• **WORK INSTRUCTION**:
Give back exactly the lines of the material below, starting with the line with "orange cross: moved 4 px right" and going on through the line with "green square: moved 16 px up".

• **DATA**:
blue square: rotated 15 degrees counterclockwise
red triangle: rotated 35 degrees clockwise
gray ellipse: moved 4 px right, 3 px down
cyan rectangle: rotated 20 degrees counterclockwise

--

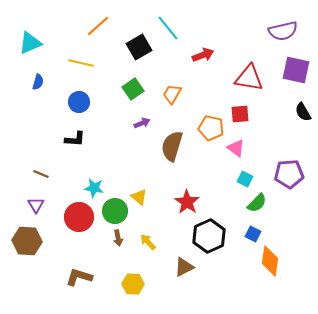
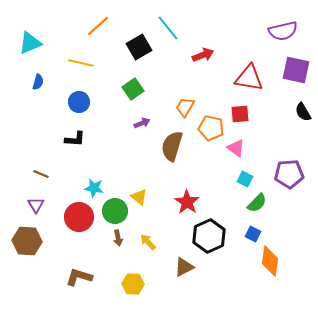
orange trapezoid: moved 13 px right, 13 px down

* * *

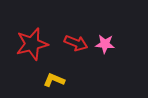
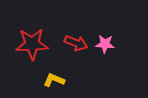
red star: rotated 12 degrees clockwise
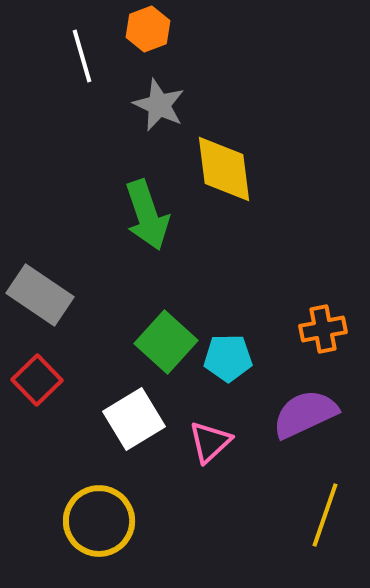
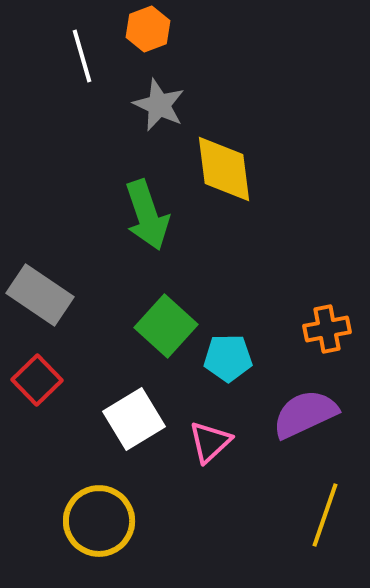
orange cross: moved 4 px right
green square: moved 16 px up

• **ANSWER SPACE**:
orange cross: moved 4 px right
green square: moved 16 px up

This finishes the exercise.